↓
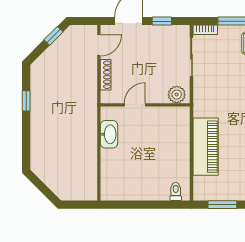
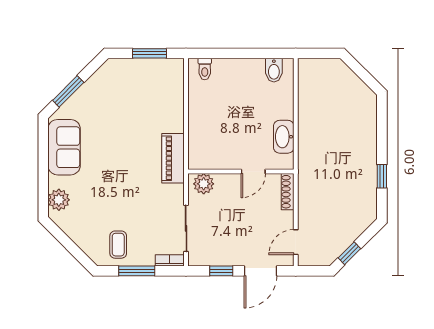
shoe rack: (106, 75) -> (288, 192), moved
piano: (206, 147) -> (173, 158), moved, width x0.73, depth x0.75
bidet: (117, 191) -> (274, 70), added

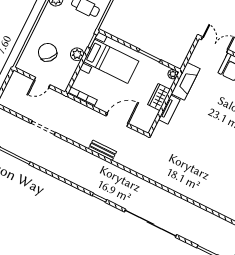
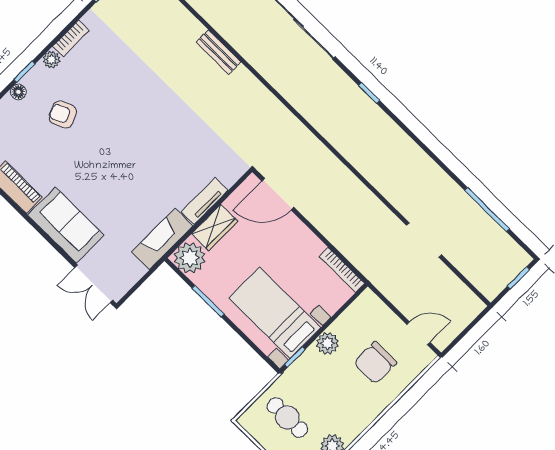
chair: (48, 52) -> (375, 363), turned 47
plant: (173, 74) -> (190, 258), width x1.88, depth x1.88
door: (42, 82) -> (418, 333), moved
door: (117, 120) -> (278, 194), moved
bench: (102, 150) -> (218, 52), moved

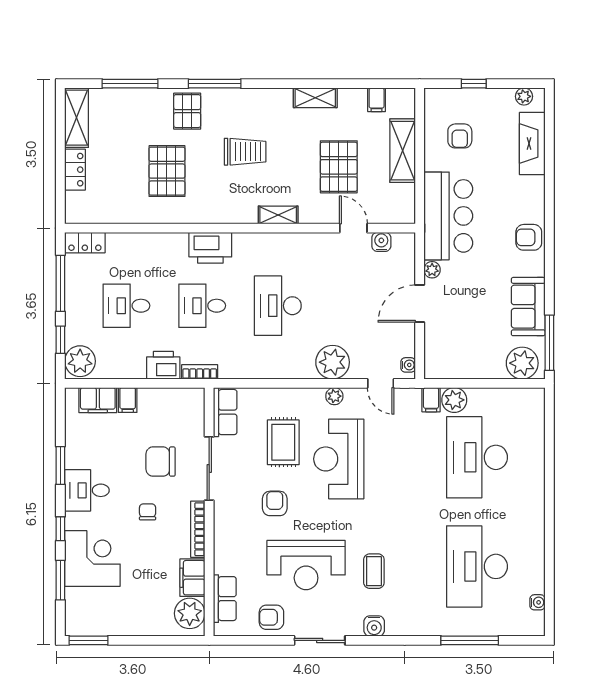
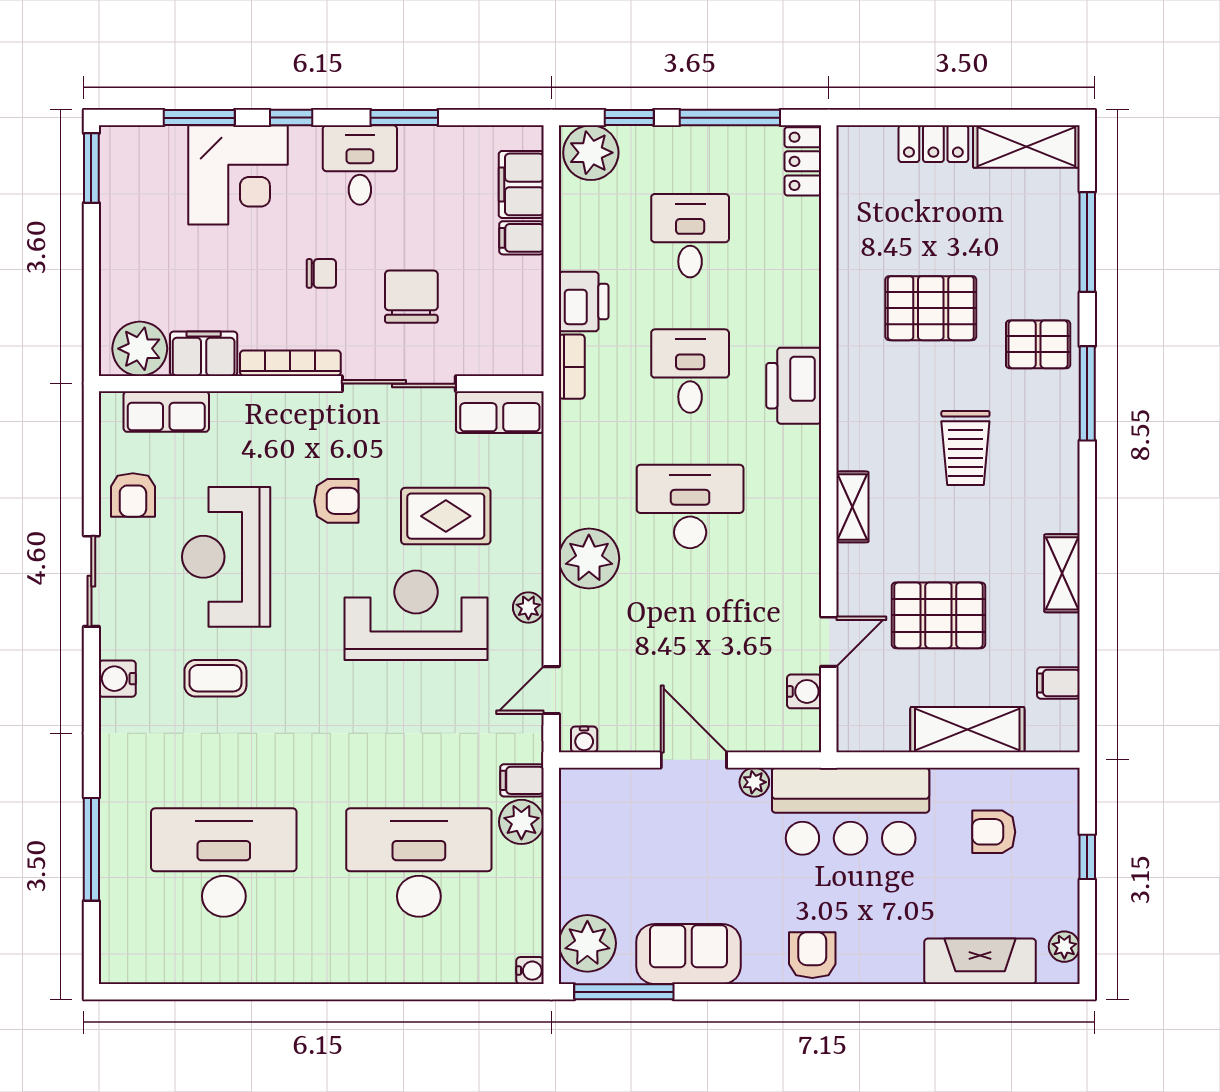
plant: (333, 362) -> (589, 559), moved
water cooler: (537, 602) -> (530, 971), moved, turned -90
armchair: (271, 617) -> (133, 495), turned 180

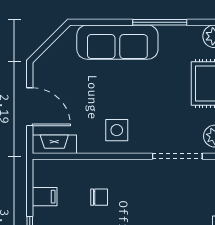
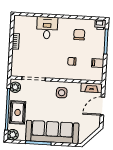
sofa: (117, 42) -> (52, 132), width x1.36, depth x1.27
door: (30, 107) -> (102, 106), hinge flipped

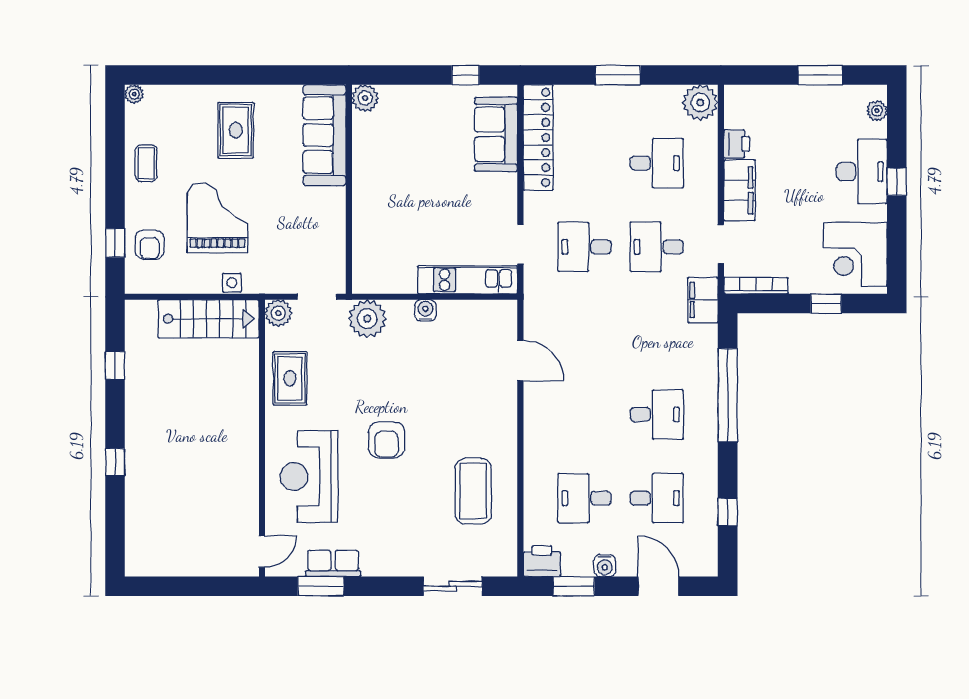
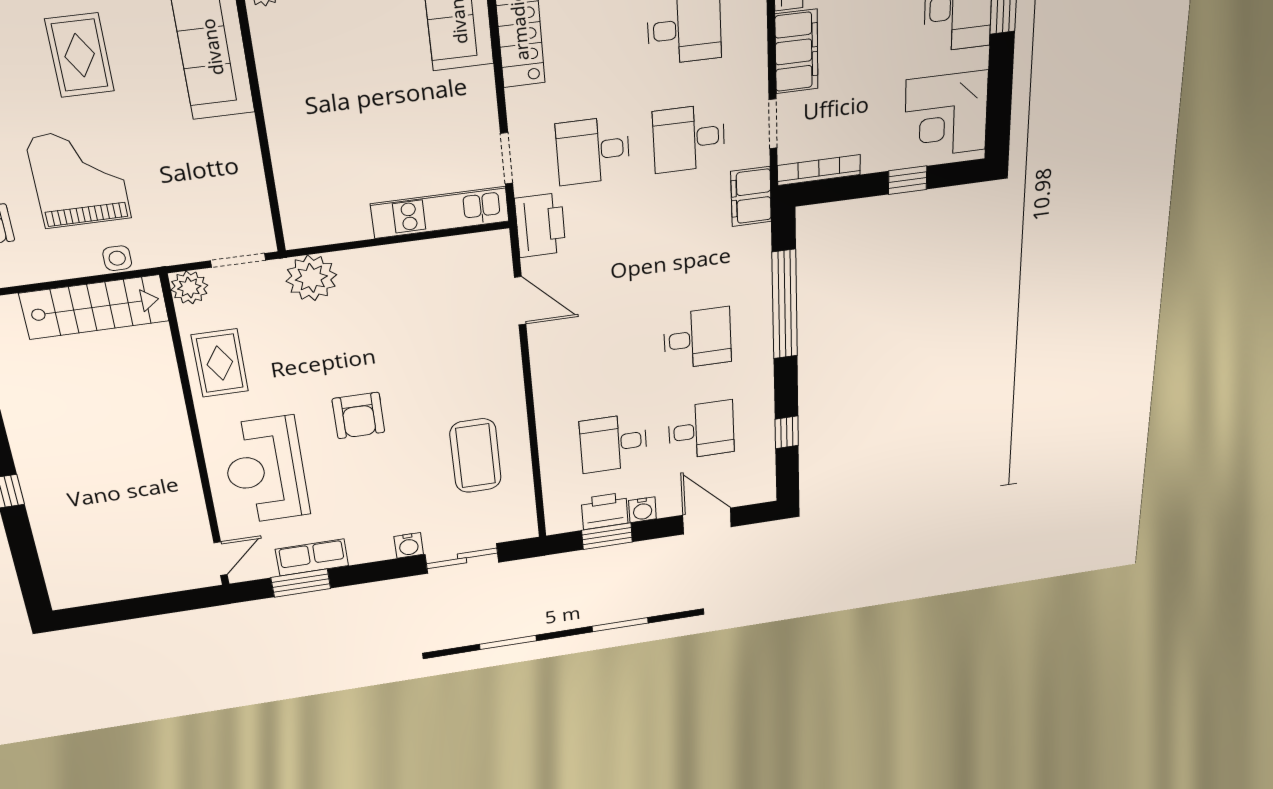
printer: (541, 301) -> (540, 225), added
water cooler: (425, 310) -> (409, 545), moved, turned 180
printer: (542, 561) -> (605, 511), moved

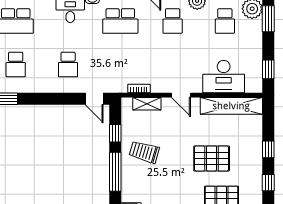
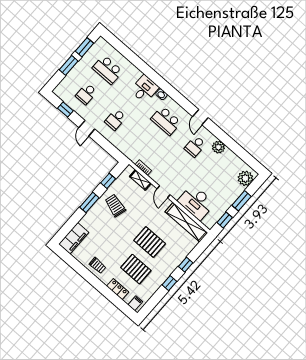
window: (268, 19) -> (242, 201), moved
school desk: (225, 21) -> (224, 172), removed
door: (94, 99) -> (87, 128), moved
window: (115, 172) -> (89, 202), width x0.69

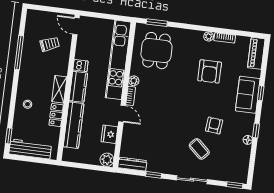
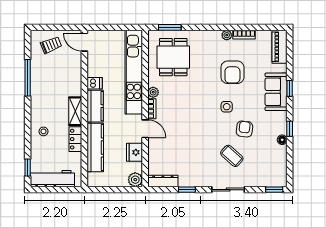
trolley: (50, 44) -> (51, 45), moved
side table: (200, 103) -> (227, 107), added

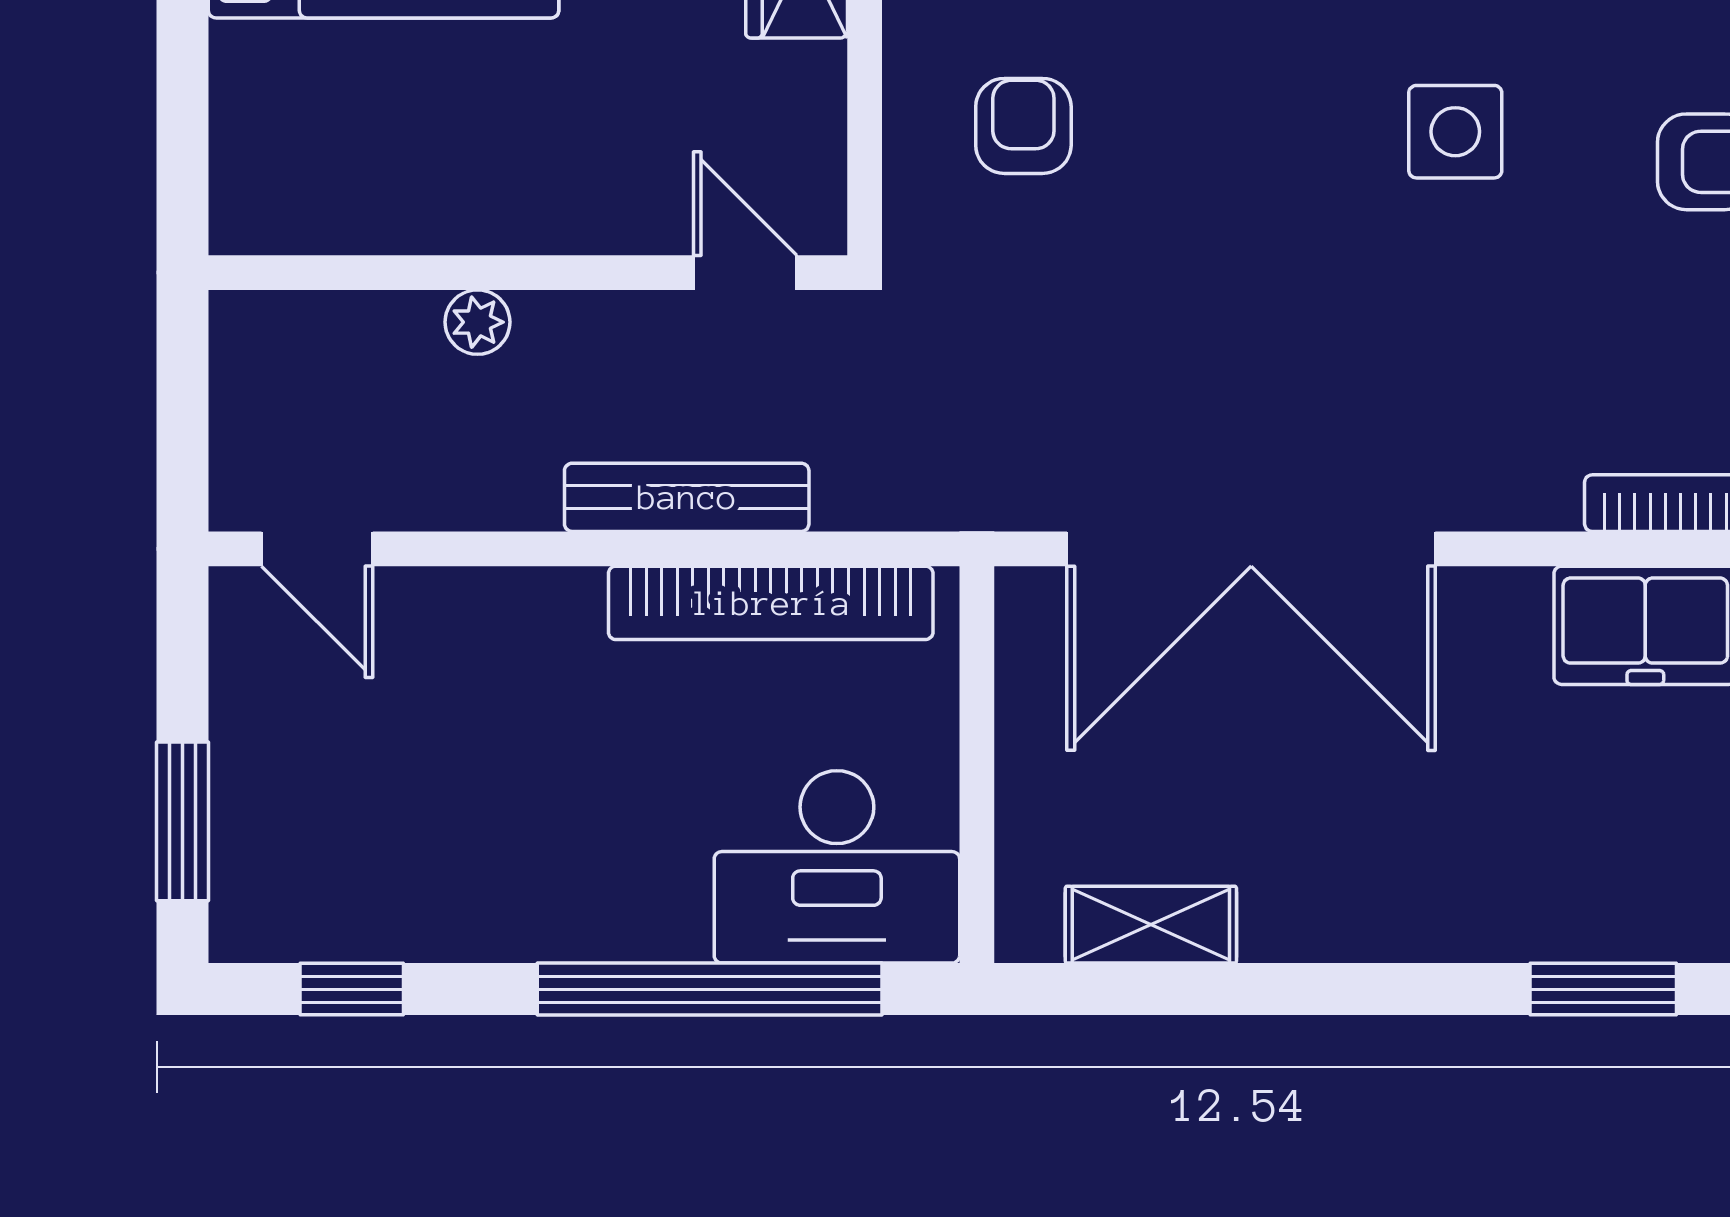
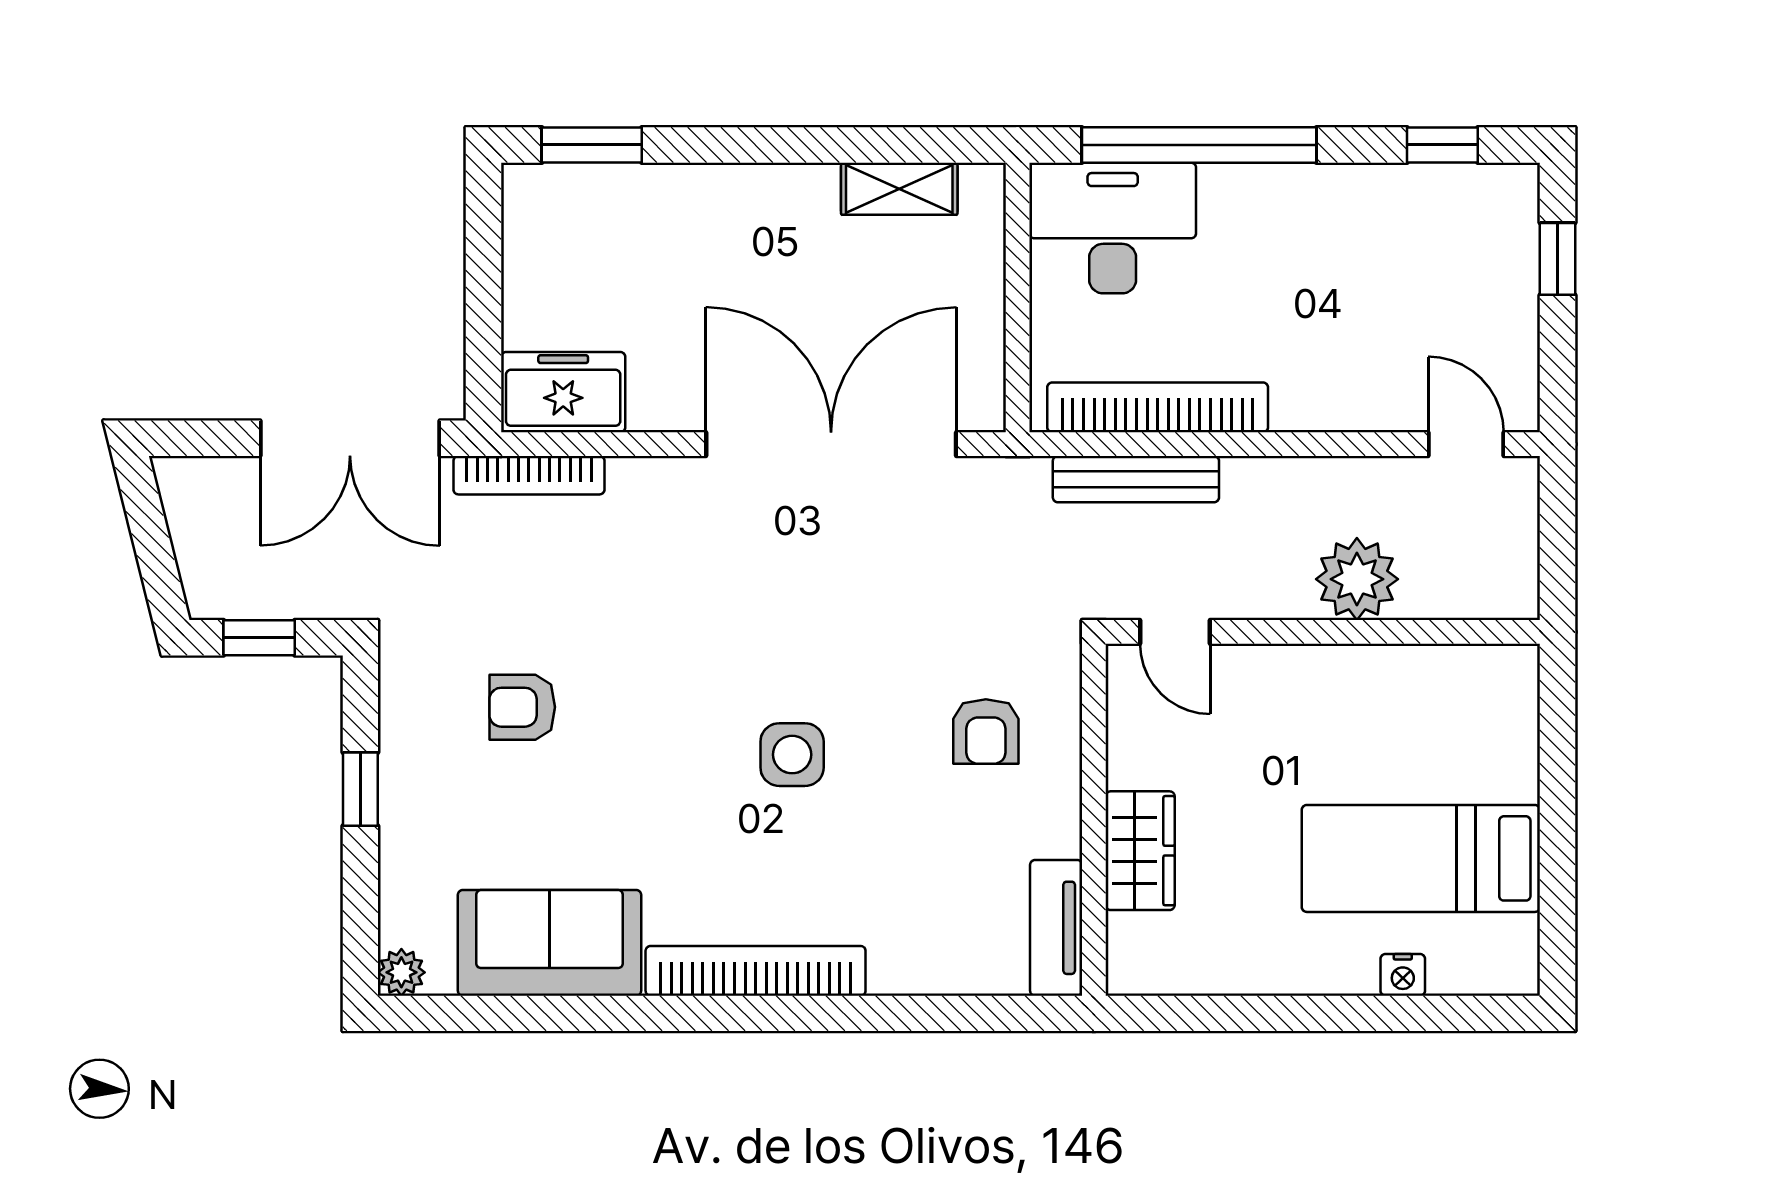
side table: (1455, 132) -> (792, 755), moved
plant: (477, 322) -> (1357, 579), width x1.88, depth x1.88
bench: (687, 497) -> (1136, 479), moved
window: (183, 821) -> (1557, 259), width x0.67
↑
- About this exercise
Filter the data for the string "door". Copy each matching line.

- Task response
door: (42, 82) -> (418, 333), moved
door: (117, 120) -> (278, 194), moved
door: (30, 107) -> (102, 106), hinge flipped
door: (94, 99) -> (87, 128), moved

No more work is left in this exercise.